Spatial object tracking data:
================
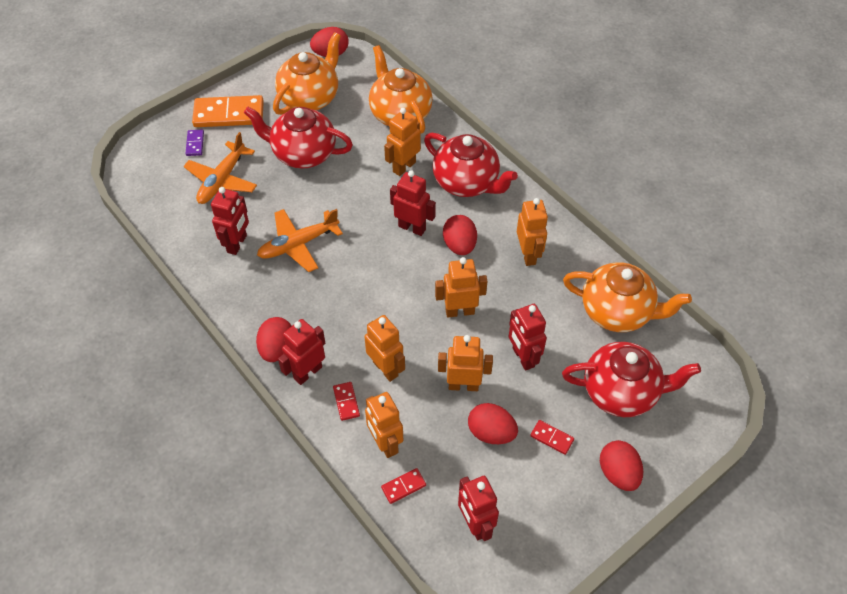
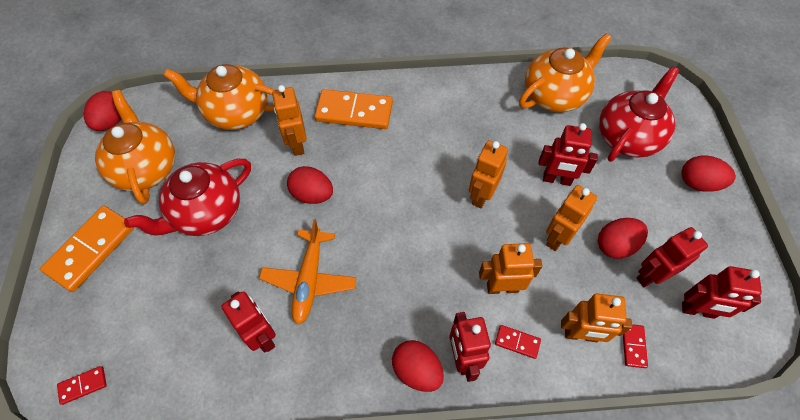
camera: 55 degrees left, 5 degrees up
(195, 144) = (96, 304): purple domino -> none
(222, 180) = (169, 304): orange plane -> none
(412, 227) = (367, 178): red robot -> red robot (651, 276)
(459, 245) = (414, 155): red egg -> red egg (312, 195)
(467, 182) = (354, 111): red teapot -> orange domino
(528, 254) = (460, 116): orange robot -> none
(551, 438) = (644, 206): red domino -> red domino (83, 385)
================
From the data above, copy each line that has the string "none".

WRITTEN REPLY:
(195, 144) = (96, 304): purple domino -> none
(222, 180) = (169, 304): orange plane -> none
(528, 254) = (460, 116): orange robot -> none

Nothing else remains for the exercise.